§ **EXERCISE GOAL**
Go to the line below containing "move,botón/naranja,317 164 360" and print exactly from there through the line containing "move,estrella/turquesa,441 538 503", both included. Print nothing else.

────────────────

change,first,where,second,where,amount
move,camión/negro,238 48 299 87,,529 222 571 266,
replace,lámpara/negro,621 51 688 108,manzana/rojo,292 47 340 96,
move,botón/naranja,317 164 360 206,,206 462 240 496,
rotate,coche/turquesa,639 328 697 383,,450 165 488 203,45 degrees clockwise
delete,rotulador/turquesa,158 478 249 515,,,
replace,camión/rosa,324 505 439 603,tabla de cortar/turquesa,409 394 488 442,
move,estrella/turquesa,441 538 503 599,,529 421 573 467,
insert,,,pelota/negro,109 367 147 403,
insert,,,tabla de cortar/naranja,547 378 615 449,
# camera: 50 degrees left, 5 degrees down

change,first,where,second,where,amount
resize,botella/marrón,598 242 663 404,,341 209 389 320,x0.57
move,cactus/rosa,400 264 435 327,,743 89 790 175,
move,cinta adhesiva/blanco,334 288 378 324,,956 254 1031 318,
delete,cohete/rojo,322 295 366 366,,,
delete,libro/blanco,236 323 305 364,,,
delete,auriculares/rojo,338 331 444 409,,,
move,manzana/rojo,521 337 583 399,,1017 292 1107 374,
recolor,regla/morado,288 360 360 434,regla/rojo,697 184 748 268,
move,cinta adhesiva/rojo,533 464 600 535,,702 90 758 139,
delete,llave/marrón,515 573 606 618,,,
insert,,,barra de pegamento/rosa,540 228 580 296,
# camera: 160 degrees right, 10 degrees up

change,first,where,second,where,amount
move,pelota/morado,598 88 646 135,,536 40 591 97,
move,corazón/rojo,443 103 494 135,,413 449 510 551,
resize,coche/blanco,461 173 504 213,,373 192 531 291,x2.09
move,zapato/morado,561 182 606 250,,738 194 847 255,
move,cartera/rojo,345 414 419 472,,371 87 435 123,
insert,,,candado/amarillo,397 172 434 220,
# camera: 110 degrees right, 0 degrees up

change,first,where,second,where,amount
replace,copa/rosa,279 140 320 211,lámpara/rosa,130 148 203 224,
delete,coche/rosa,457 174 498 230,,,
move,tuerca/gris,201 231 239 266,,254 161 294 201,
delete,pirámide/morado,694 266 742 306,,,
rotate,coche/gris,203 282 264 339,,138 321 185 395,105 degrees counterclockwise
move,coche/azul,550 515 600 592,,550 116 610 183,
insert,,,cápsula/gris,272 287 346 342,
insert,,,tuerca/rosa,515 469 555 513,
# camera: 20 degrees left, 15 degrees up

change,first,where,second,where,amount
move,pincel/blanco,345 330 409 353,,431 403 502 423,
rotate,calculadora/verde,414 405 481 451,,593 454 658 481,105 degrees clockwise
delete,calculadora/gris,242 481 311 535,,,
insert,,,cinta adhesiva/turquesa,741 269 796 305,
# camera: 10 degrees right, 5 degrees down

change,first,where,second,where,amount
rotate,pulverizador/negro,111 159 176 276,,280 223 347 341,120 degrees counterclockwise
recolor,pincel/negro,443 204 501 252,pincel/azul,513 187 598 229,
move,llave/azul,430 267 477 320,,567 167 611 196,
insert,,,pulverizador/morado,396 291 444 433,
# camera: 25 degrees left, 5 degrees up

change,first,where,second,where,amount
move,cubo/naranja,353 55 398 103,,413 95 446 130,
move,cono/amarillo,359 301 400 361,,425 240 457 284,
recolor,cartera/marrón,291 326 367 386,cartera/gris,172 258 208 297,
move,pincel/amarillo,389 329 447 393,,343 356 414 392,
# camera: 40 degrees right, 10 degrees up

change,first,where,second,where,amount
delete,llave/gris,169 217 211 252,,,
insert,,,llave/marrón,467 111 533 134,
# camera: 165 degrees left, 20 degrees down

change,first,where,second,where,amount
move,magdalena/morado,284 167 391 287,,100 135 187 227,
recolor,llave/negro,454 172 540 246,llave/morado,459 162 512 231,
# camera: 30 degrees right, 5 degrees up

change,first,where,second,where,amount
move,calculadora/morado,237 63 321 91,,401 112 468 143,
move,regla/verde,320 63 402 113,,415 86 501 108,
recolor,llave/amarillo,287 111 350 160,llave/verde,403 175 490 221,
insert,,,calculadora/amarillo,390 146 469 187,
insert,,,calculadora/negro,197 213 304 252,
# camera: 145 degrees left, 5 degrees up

────────────────

§ **RESPONSE TO THE EXERCISE**
move,botón/naranja,317 164 360 206,,206 462 240 496,
rotate,coche/turquesa,639 328 697 383,,450 165 488 203,45 degrees clockwise
delete,rotulador/turquesa,158 478 249 515,,,
replace,camión/rosa,324 505 439 603,tabla de cortar/turquesa,409 394 488 442,
move,estrella/turquesa,441 538 503 599,,529 421 573 467,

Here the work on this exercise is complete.